## What to produce
Leaving out pictures, output exactly the lines below from the one that has "(118, 291) = (104, 336): orange" through the one that has "(447, 429) = (421, 308): white", and nothing else.

(Object matching data)
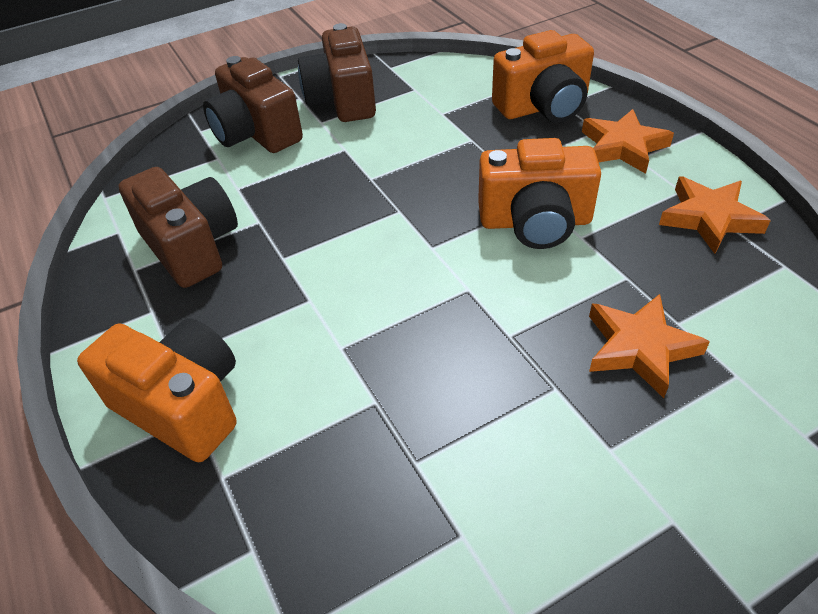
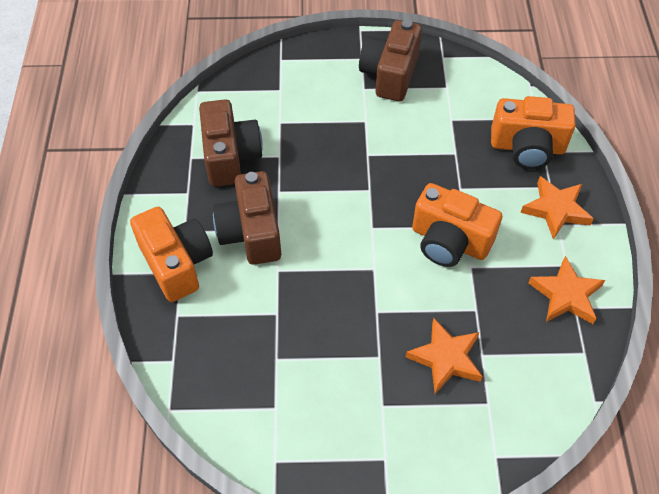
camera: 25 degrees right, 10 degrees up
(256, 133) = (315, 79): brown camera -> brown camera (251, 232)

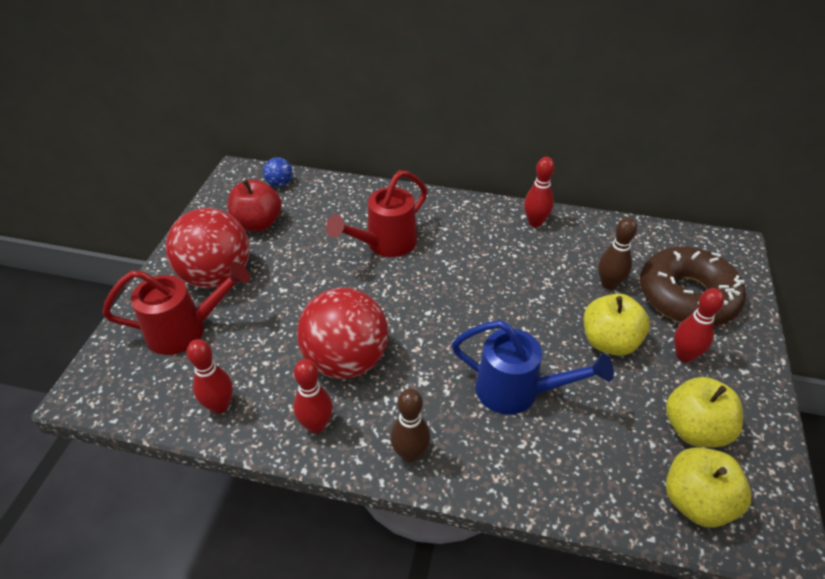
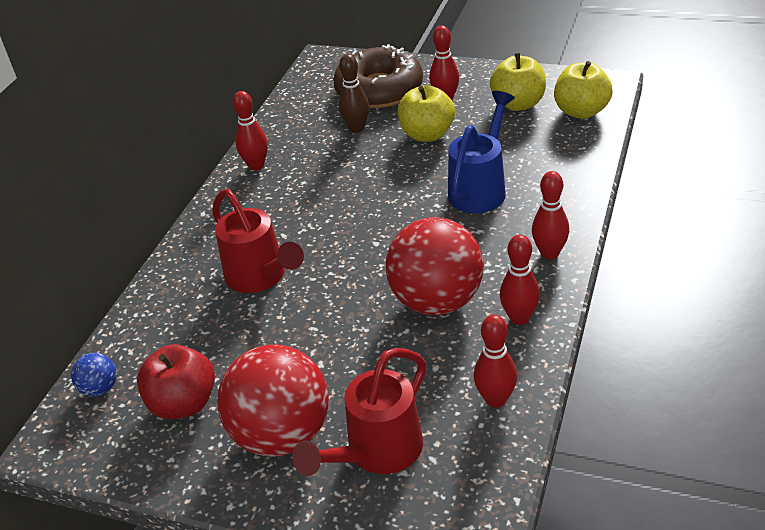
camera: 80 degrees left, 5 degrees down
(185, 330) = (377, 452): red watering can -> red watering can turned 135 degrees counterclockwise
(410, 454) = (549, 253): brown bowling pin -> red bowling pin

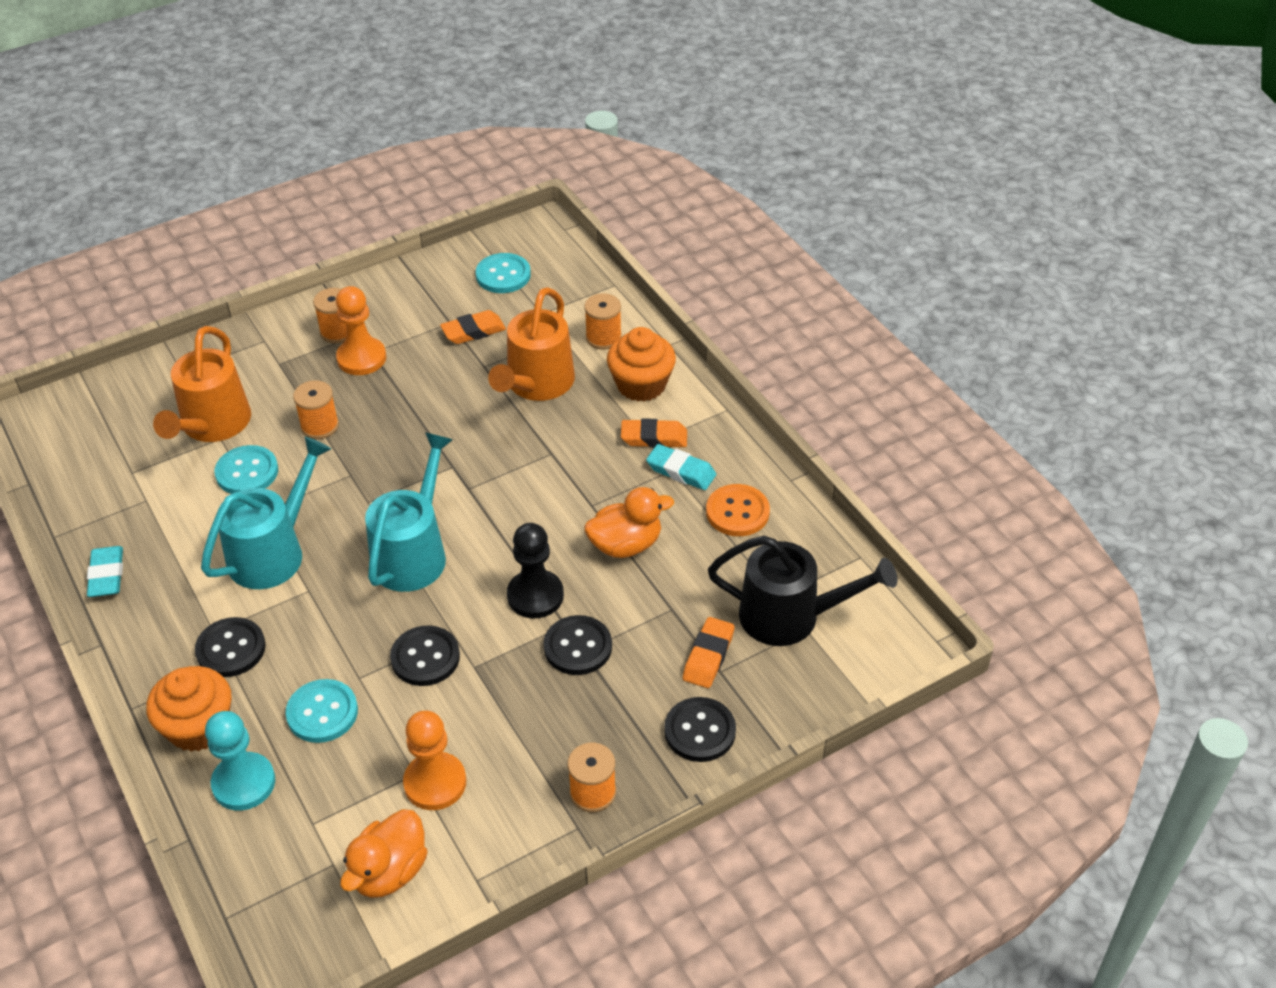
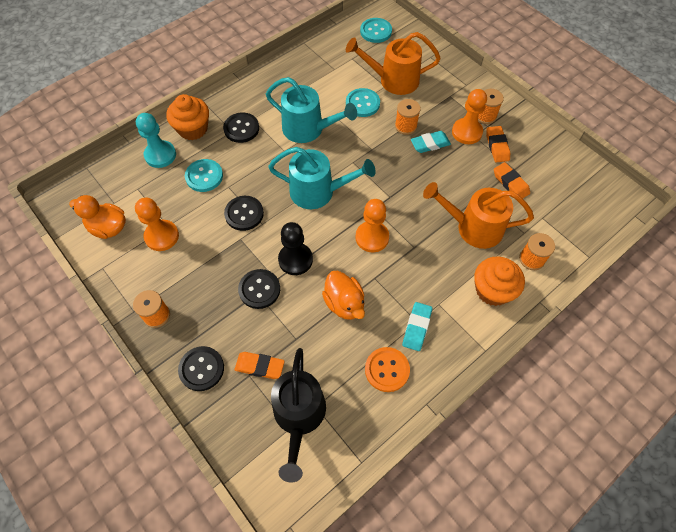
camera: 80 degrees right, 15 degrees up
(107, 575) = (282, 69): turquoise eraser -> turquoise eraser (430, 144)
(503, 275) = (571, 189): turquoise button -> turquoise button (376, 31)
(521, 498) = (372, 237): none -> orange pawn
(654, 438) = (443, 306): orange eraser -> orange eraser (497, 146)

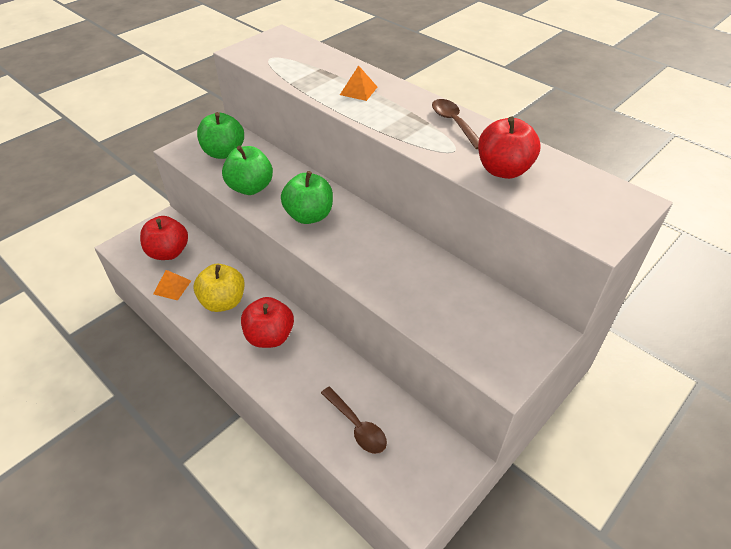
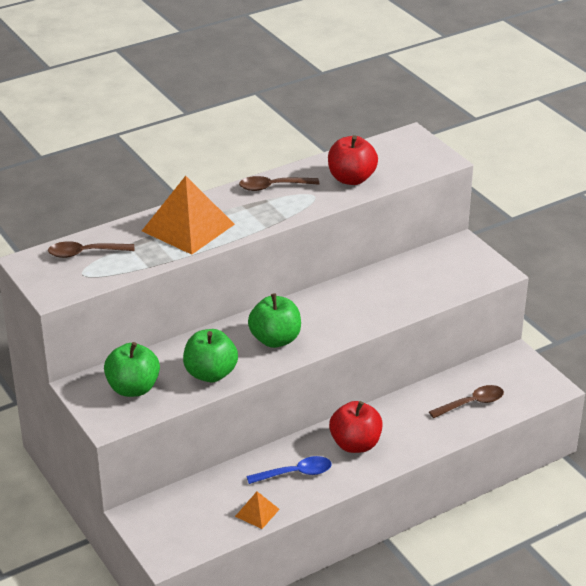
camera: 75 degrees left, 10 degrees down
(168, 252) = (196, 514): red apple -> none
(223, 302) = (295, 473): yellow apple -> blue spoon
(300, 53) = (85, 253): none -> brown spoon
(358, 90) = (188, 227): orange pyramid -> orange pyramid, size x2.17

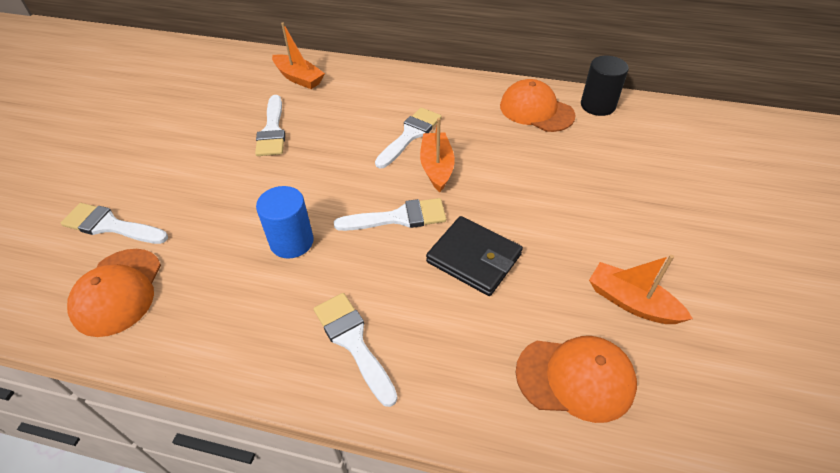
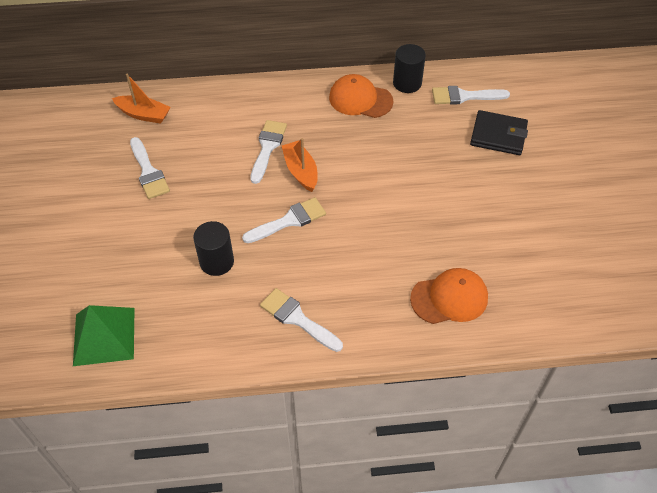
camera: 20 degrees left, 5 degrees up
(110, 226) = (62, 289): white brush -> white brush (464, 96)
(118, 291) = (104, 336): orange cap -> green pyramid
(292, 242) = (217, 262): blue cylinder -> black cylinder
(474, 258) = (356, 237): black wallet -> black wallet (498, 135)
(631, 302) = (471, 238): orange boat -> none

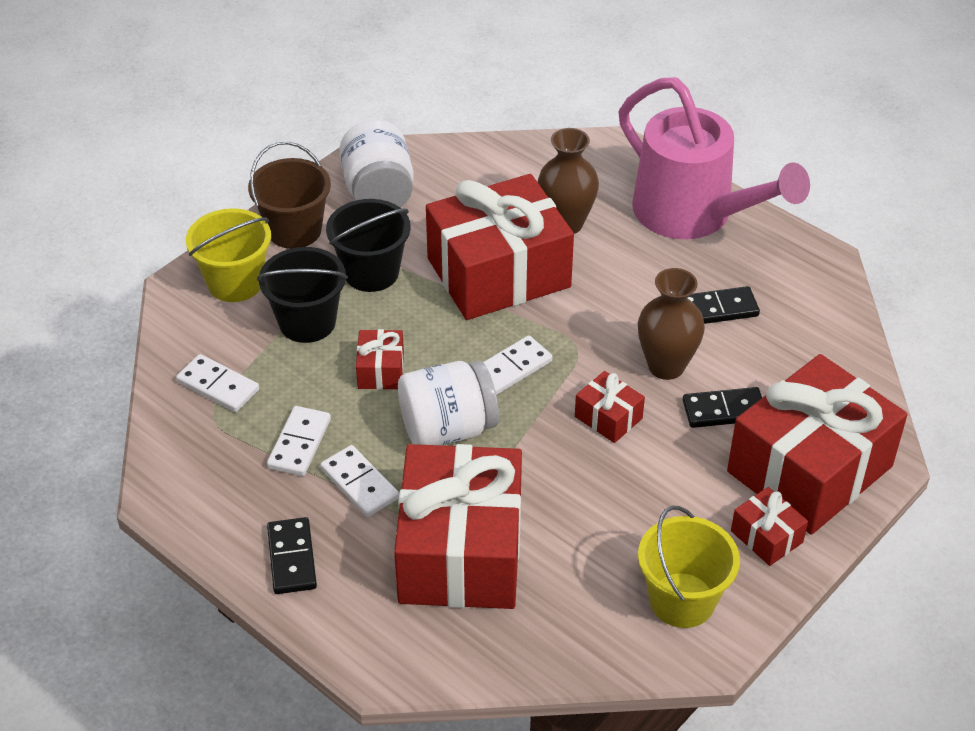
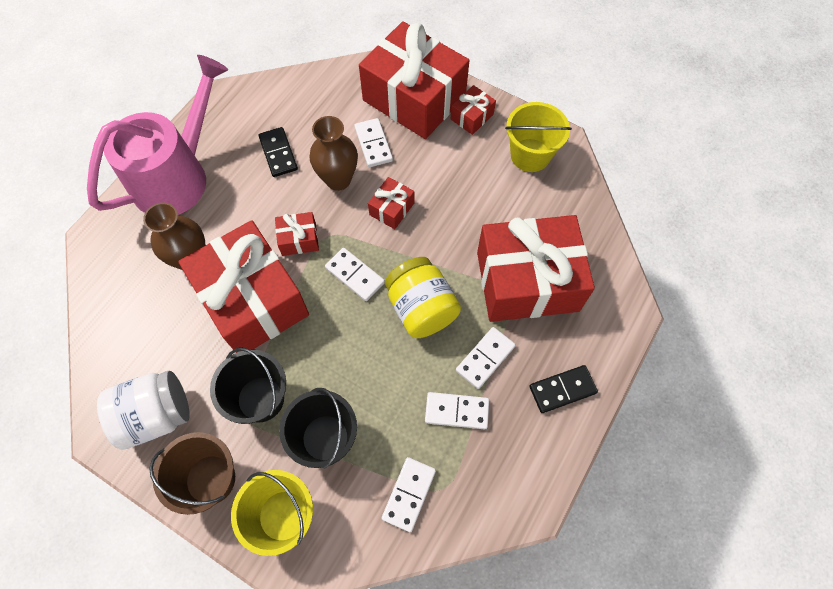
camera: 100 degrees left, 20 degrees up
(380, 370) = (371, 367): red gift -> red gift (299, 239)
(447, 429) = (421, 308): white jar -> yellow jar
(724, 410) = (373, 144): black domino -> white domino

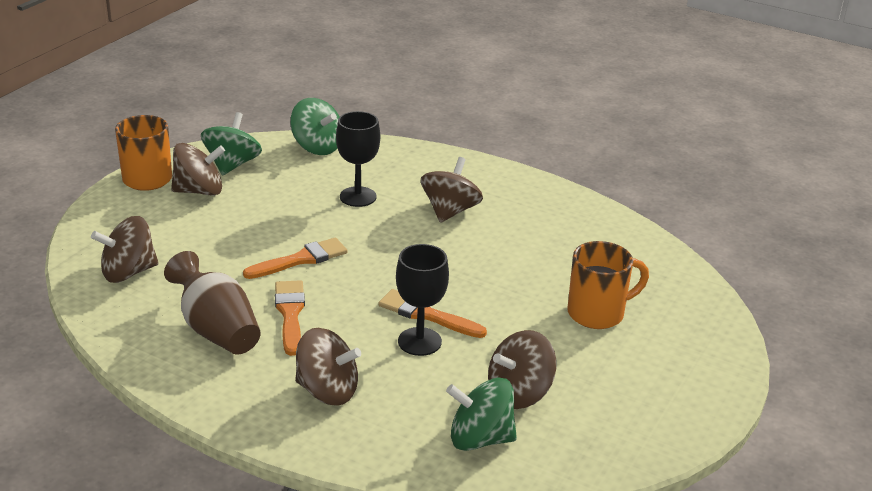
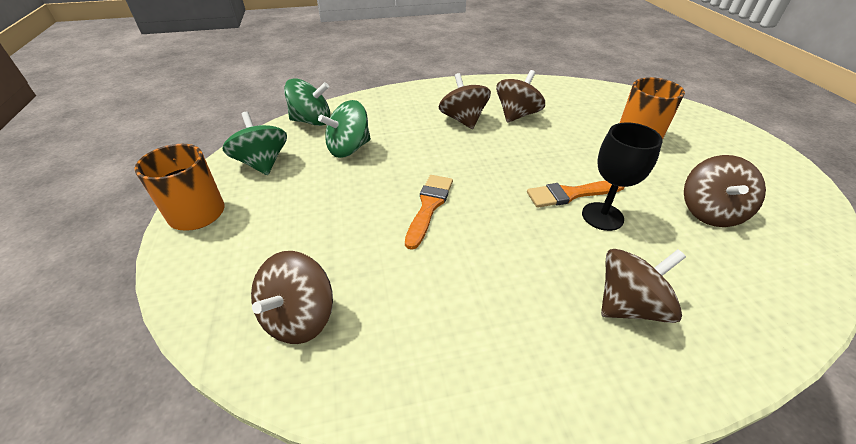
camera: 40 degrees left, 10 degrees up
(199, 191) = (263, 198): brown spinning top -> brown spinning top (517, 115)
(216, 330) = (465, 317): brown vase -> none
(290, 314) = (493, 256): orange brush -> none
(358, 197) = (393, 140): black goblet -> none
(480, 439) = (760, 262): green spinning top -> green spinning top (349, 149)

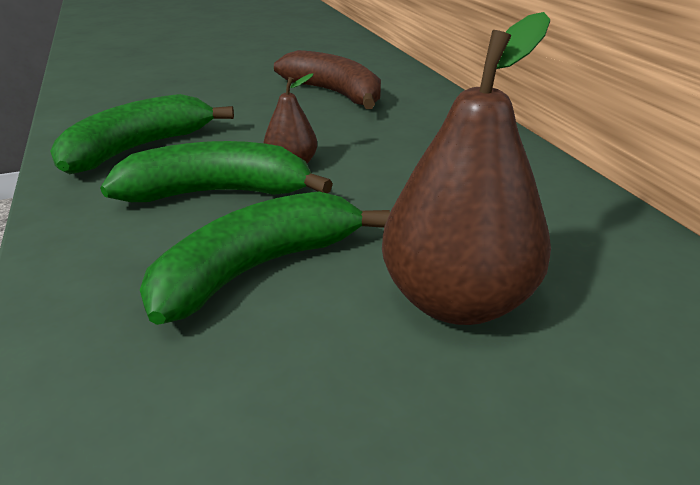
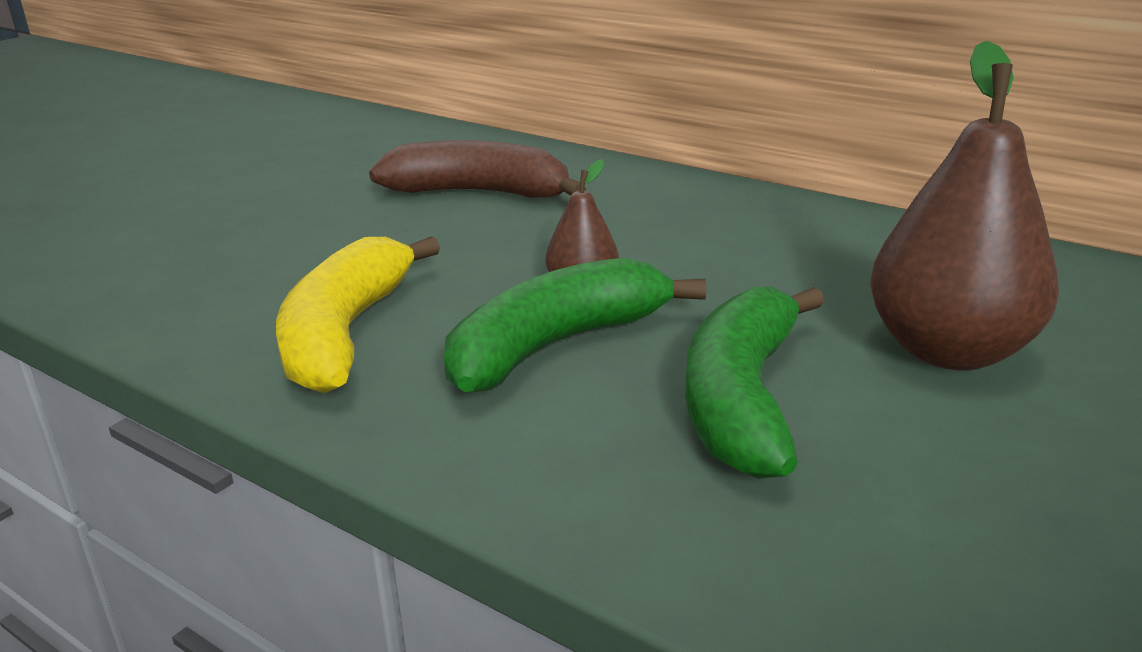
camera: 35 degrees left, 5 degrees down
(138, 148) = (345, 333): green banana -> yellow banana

## Your solution
(118, 291) = (104, 336): orange cap -> green pyramid
(292, 242) = (217, 262): blue cylinder -> black cylinder
(474, 258) = (356, 237): black wallet -> black wallet (498, 135)
(631, 302) = (471, 238): orange boat -> none

camera: 100 degrees left, 20 degrees up
(380, 370) = (371, 367): red gift -> red gift (299, 239)
(447, 429) = (421, 308): white jar -> yellow jar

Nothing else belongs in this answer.